● Task requirements:
Beginning with the line that holds "TFT pin CS: A4 -> B10" and ending with the last line below, please copy every line exactly, add nothing, and leave out the pictures.

__________________________________________________

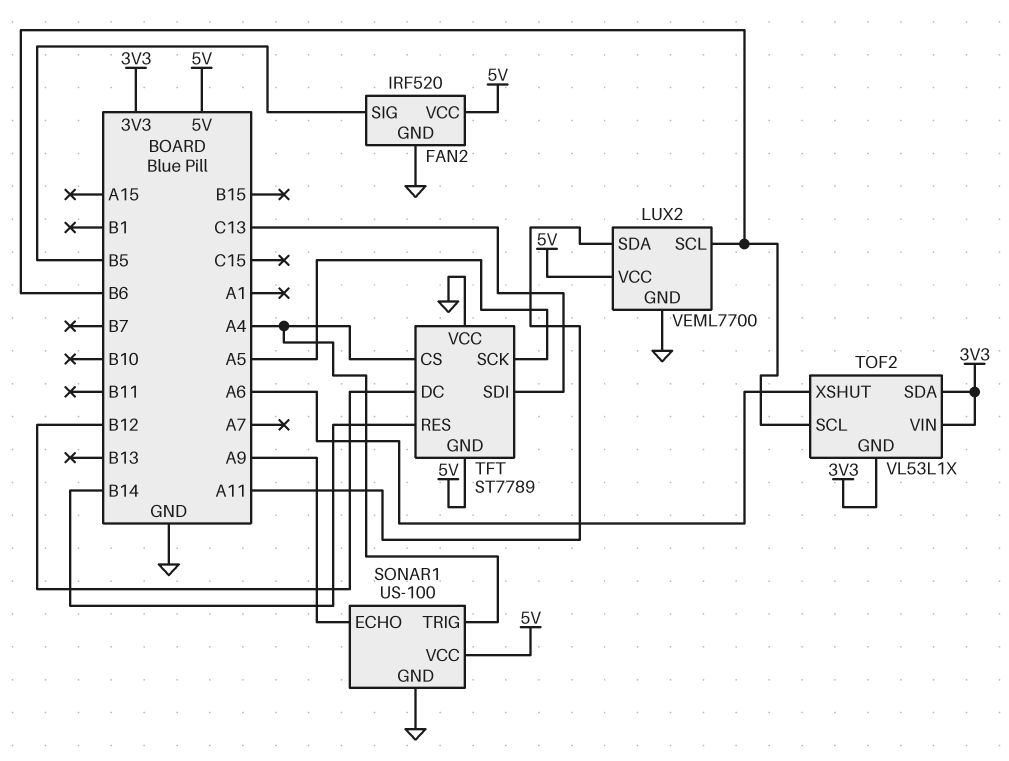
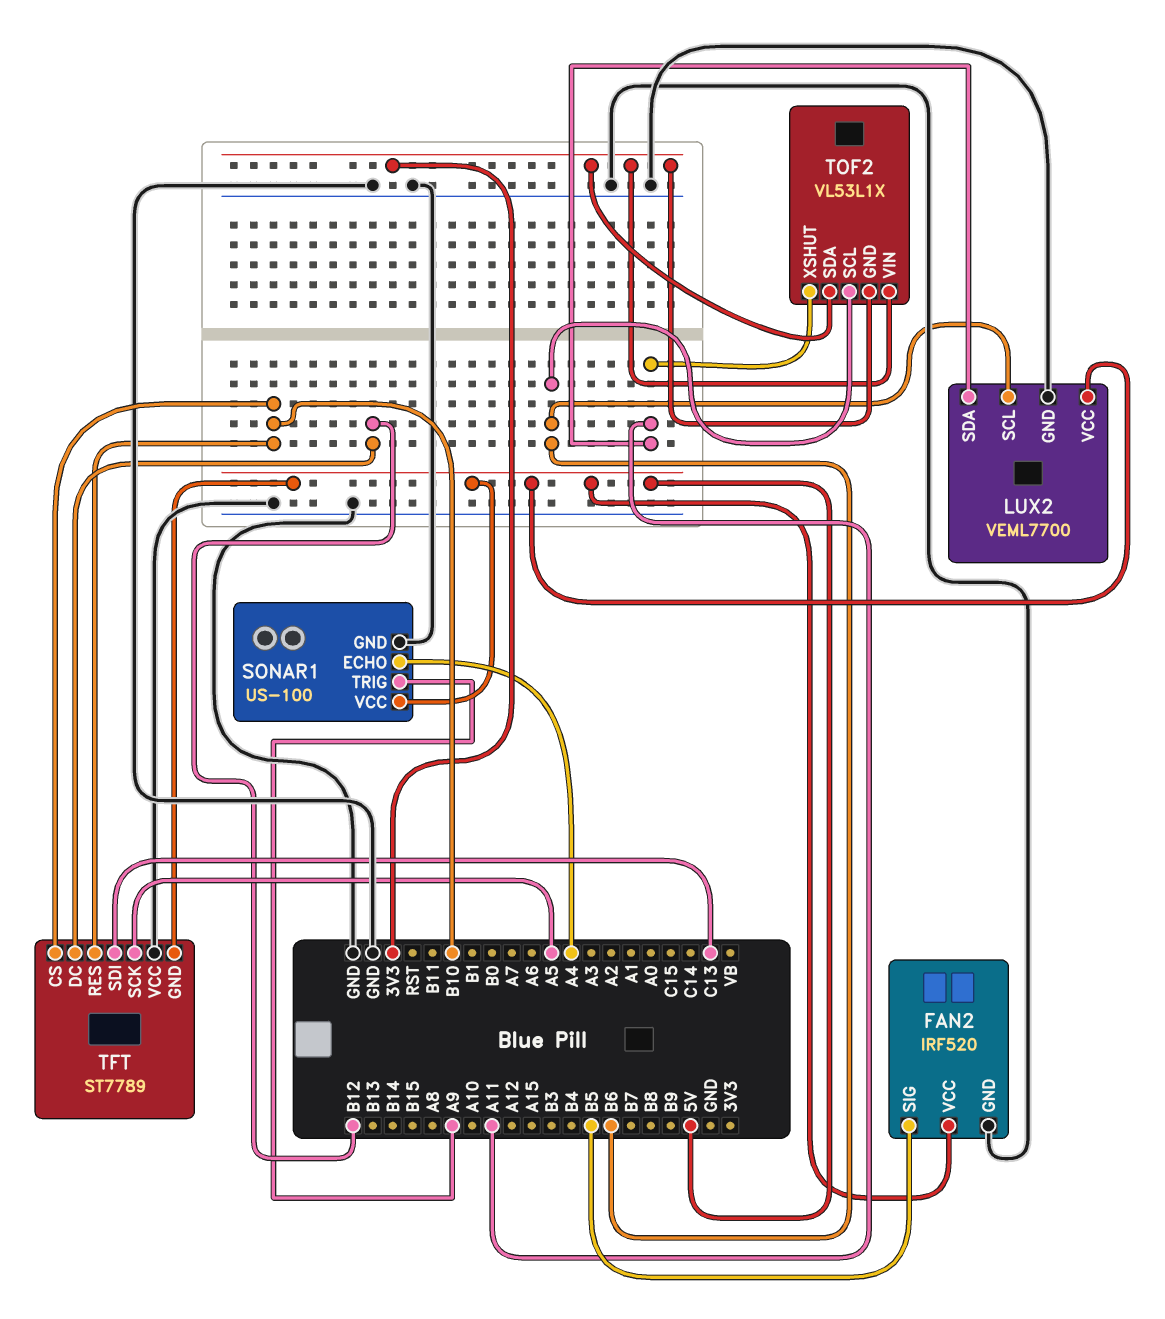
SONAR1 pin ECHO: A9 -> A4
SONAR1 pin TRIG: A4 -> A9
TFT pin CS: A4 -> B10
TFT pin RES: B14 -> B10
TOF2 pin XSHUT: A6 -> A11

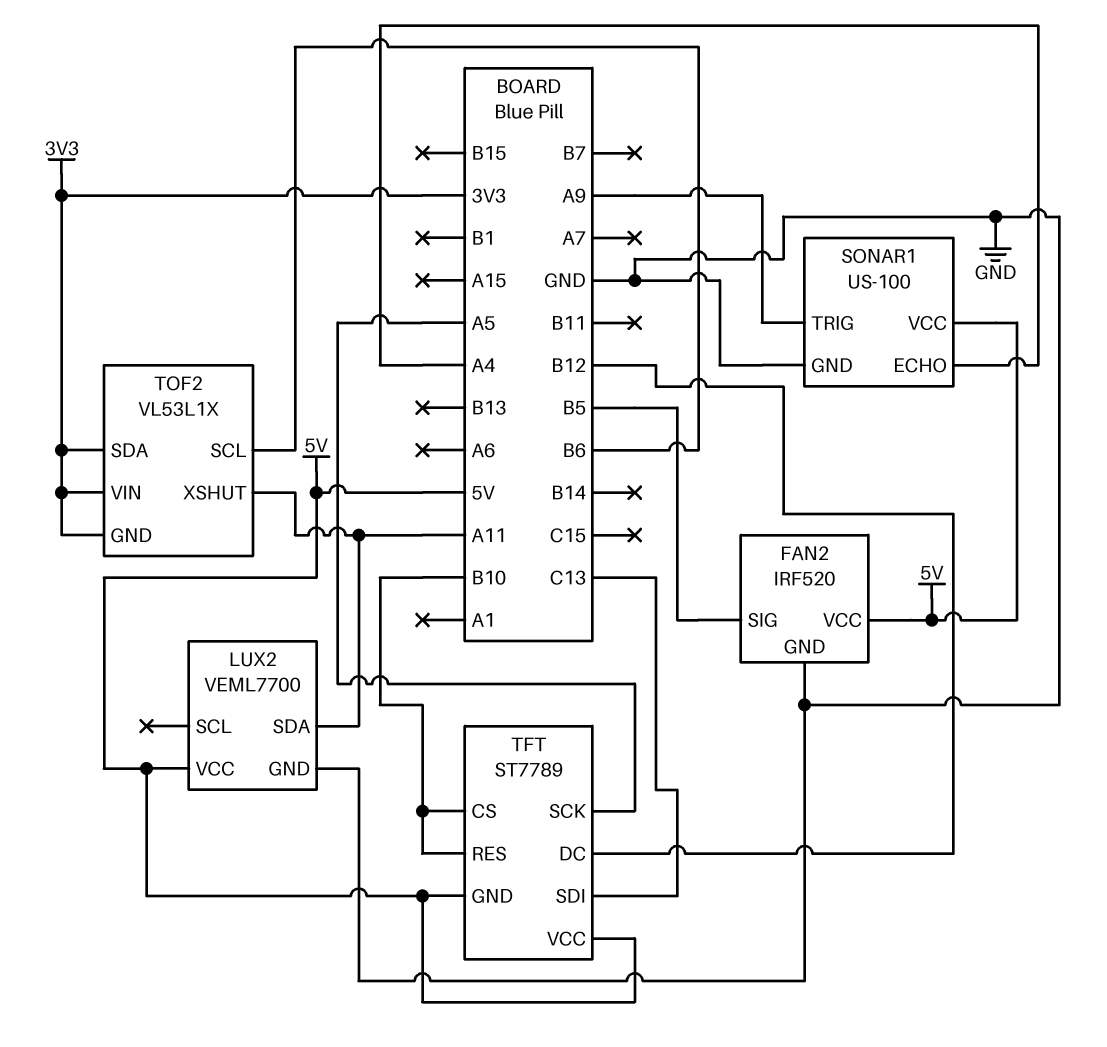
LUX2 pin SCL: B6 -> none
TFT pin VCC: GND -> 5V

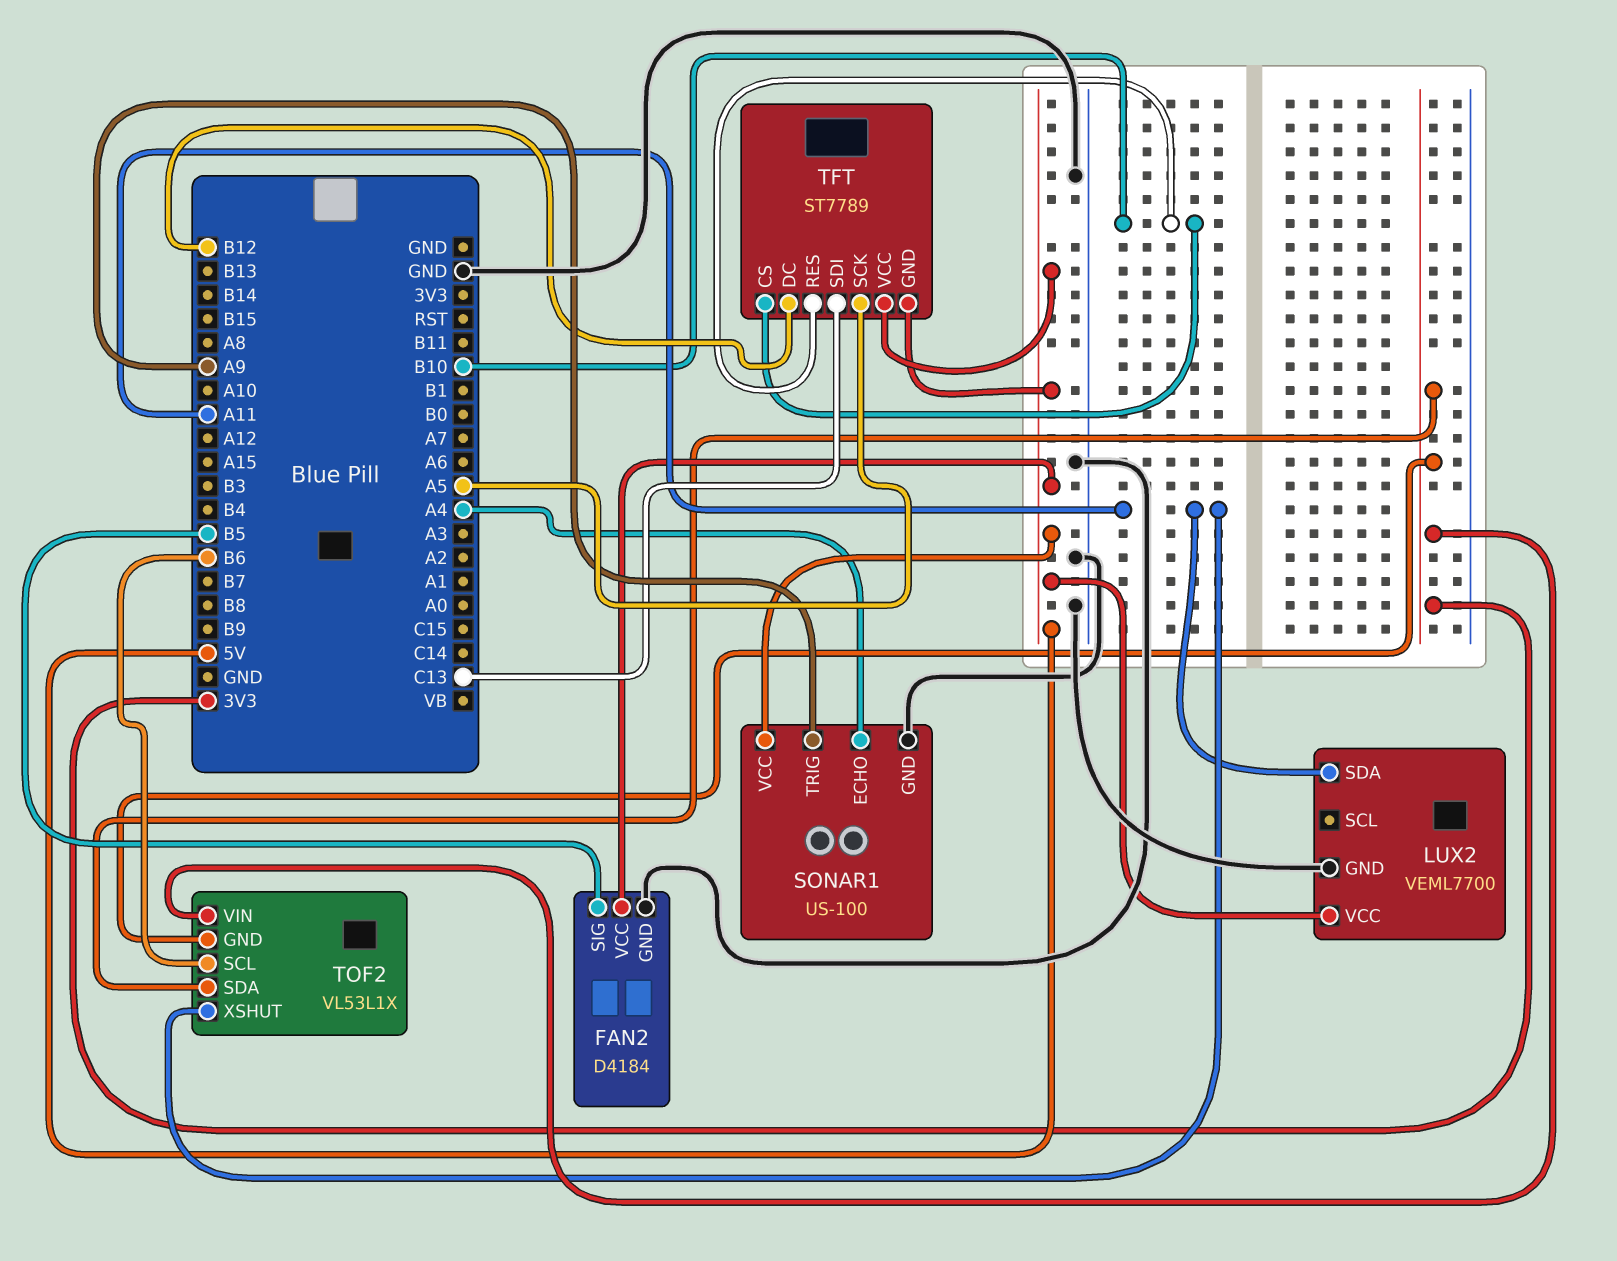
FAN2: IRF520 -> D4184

__________________________________________________

● Reply:
TFT pin CS: A4 -> B10
TFT pin RES: B14 -> B10
TOF2 pin XSHUT: A6 -> A11

LUX2 pin SCL: B6 -> none
TFT pin VCC: GND -> 5V

FAN2: IRF520 -> D4184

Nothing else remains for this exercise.